§ **Work item**
Search the material and gather each line with "button" in it.

§ **Material for the task**
--------------------
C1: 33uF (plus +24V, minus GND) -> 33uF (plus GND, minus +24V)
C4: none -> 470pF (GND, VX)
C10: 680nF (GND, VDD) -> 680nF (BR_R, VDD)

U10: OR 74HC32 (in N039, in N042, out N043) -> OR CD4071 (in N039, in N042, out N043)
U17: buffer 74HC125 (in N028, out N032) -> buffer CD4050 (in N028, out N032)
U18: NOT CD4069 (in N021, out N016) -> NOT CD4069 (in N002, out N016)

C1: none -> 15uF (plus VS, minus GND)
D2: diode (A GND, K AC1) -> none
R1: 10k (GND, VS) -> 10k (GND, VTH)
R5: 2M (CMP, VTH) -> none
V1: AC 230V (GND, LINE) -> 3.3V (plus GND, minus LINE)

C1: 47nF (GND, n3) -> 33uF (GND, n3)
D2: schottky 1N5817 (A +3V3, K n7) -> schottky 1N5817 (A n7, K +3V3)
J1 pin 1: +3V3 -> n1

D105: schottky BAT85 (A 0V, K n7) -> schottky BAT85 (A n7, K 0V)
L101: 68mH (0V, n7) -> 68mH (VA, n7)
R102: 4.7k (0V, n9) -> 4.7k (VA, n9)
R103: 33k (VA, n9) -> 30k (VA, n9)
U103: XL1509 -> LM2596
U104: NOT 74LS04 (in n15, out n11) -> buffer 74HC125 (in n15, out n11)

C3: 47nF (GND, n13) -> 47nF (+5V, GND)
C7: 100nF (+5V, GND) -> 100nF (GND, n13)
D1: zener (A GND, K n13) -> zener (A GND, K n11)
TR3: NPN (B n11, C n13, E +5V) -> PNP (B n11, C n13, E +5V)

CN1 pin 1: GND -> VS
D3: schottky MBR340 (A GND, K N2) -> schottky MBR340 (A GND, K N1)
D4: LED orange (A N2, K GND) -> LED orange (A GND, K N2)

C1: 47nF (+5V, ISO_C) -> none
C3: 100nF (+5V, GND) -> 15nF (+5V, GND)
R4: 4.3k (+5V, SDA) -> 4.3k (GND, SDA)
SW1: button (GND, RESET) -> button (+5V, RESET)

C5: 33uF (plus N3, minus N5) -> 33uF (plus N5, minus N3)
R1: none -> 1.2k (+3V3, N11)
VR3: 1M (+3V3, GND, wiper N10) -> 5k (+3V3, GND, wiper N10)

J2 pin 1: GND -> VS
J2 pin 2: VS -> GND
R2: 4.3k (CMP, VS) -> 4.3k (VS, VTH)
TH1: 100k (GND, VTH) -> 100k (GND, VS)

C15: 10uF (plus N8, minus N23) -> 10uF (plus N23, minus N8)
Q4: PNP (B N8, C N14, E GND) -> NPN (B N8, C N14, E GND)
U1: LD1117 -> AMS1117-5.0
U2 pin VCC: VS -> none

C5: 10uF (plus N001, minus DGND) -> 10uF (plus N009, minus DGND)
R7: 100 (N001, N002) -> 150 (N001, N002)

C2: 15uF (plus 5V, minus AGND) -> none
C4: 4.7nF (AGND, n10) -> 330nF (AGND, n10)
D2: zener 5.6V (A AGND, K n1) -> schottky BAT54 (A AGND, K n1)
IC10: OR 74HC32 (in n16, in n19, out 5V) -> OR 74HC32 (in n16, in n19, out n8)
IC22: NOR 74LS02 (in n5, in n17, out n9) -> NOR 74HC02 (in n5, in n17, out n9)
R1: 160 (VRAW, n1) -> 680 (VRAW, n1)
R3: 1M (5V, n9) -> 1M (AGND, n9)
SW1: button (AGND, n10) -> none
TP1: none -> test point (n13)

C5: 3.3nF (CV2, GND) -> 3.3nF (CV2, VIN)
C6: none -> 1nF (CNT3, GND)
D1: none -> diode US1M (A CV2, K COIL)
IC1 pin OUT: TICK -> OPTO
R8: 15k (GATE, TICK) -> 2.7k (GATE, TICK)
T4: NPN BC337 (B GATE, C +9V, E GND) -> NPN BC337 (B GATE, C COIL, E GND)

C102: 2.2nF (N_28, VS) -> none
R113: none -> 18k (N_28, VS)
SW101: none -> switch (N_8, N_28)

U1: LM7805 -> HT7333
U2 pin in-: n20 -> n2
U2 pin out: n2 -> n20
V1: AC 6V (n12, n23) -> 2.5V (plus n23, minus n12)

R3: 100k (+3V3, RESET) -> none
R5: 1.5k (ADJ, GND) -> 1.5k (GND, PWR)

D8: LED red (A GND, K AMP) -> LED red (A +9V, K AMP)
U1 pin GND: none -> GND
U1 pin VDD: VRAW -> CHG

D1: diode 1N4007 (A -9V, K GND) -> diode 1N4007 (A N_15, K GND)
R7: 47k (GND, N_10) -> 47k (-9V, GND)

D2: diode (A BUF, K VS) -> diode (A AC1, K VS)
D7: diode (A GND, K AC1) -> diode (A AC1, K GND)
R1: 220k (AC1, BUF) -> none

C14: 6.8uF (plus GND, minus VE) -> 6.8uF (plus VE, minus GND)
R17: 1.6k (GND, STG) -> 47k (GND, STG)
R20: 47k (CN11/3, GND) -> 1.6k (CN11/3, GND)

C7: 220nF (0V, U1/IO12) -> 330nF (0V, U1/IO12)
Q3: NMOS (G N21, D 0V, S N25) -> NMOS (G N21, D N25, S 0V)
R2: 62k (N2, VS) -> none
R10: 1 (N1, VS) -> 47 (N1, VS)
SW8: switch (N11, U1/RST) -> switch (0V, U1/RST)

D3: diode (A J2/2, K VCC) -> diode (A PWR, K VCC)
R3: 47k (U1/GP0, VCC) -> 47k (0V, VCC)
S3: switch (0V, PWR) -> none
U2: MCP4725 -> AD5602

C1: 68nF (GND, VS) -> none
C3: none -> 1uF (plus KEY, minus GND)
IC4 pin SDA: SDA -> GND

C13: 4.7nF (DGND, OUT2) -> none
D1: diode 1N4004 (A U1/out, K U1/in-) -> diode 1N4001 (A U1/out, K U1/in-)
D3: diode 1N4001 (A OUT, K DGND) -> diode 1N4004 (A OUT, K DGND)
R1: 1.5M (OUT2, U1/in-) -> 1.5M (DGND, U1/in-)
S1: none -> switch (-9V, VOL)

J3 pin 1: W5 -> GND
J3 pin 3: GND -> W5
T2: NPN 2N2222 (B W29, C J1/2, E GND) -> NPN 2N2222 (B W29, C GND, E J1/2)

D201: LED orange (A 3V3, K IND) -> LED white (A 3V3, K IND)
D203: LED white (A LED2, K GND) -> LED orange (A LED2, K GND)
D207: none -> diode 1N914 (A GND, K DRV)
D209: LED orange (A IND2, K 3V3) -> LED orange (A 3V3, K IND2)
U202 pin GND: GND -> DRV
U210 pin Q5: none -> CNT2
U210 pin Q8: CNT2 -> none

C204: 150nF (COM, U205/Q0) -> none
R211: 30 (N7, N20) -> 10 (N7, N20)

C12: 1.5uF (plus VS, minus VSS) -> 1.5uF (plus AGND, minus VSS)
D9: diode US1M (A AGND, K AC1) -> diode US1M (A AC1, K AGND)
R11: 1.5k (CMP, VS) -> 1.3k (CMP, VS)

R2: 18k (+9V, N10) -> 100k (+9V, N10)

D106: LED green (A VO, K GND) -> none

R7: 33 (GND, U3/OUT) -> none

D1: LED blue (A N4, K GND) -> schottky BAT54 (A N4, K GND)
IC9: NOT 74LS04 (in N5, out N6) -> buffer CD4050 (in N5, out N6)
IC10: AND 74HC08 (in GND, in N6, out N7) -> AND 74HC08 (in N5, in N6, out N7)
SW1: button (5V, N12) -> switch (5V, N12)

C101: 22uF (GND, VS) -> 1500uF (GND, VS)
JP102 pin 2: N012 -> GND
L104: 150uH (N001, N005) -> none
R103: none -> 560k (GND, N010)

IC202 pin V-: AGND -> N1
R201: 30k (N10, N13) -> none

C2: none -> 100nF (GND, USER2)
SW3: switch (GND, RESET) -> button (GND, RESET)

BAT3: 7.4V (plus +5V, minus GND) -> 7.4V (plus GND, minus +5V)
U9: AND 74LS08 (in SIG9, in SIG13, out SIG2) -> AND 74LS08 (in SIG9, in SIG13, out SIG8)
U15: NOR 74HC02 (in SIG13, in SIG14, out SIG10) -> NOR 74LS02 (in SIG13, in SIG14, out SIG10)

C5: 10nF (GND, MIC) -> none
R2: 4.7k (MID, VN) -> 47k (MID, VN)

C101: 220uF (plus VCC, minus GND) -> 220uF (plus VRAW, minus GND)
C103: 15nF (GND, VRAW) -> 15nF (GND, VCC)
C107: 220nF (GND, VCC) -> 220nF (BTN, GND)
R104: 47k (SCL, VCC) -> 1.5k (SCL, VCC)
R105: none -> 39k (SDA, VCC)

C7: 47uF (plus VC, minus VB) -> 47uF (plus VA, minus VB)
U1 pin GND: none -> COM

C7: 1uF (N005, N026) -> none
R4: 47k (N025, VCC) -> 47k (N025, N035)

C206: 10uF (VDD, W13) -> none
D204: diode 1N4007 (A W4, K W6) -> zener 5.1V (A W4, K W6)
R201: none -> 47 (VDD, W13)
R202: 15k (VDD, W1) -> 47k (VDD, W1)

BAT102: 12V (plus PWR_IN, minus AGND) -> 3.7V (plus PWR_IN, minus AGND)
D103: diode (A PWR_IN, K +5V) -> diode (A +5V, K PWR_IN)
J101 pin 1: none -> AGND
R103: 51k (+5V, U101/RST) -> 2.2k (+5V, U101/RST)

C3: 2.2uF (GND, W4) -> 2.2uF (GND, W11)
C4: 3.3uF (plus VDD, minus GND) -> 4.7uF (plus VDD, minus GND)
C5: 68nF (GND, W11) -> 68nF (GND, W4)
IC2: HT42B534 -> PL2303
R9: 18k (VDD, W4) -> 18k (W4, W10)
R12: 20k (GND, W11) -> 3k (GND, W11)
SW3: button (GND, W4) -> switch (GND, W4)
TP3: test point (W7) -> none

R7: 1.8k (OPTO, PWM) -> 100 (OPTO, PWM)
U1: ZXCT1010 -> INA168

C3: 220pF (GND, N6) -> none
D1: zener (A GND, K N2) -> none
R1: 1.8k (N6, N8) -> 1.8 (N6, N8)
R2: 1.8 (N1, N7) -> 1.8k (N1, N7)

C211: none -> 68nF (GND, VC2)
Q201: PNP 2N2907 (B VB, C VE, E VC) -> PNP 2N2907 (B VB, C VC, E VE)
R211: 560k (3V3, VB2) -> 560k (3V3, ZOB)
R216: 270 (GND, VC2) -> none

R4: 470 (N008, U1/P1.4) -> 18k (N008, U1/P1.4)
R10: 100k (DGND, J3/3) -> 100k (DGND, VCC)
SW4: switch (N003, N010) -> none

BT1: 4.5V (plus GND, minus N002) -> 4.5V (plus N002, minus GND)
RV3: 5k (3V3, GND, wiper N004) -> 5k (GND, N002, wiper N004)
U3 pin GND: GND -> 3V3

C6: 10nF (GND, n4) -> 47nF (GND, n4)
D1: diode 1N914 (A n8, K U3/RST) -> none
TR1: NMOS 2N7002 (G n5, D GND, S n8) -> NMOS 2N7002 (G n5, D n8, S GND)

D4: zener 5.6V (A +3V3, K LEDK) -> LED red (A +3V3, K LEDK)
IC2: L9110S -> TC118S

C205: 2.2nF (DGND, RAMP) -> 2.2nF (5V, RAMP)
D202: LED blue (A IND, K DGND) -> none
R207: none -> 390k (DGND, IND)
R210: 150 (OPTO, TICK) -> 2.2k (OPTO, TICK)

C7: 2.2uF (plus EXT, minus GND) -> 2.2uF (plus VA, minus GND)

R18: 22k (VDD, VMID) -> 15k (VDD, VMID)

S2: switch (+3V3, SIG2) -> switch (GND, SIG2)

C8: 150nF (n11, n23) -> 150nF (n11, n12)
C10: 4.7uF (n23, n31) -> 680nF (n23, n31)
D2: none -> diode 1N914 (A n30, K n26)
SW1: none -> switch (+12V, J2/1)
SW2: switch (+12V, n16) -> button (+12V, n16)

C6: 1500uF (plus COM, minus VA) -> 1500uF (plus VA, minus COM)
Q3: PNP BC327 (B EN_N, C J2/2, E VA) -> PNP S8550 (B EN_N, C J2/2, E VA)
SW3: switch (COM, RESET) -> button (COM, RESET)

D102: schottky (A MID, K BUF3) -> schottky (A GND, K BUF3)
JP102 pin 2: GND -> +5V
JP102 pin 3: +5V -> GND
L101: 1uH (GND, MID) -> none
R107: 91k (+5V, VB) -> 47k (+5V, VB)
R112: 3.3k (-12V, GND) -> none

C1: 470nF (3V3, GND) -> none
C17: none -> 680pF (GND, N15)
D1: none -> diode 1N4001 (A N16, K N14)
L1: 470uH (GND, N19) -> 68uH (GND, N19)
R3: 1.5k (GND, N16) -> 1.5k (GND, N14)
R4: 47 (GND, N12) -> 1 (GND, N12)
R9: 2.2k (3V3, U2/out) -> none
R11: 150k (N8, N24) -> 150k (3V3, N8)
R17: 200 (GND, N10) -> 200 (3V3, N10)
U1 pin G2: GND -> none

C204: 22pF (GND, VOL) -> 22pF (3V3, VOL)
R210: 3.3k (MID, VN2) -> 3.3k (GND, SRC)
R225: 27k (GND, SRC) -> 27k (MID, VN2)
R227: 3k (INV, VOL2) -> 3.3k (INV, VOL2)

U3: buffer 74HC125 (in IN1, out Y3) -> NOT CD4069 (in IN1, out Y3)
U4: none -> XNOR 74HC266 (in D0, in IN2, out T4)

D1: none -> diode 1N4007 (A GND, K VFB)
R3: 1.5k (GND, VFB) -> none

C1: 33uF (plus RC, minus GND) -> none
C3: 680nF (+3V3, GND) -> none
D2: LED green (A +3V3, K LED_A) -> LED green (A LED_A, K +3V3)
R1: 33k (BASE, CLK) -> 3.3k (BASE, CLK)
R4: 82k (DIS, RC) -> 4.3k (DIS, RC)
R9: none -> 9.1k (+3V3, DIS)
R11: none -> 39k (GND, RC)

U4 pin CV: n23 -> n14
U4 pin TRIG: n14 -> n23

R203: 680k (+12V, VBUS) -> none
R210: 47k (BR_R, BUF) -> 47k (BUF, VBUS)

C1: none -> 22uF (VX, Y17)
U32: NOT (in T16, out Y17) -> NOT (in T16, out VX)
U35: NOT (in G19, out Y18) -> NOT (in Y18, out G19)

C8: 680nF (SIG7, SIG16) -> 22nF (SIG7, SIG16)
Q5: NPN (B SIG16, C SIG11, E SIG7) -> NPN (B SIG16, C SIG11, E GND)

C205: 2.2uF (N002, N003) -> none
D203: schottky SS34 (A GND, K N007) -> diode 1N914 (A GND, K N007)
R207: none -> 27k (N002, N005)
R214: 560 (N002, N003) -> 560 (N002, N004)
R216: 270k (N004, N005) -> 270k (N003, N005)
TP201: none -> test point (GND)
--------------------
§ **Written solution**
SW1: button (GND, RESET) -> button (+5V, RESET)
SW1: button (AGND, n10) -> none
SW1: button (5V, N12) -> switch (5V, N12)
SW3: switch (GND, RESET) -> button (GND, RESET)
SW3: button (GND, W4) -> switch (GND, W4)
SW2: switch (+12V, n16) -> button (+12V, n16)
SW3: switch (COM, RESET) -> button (COM, RESET)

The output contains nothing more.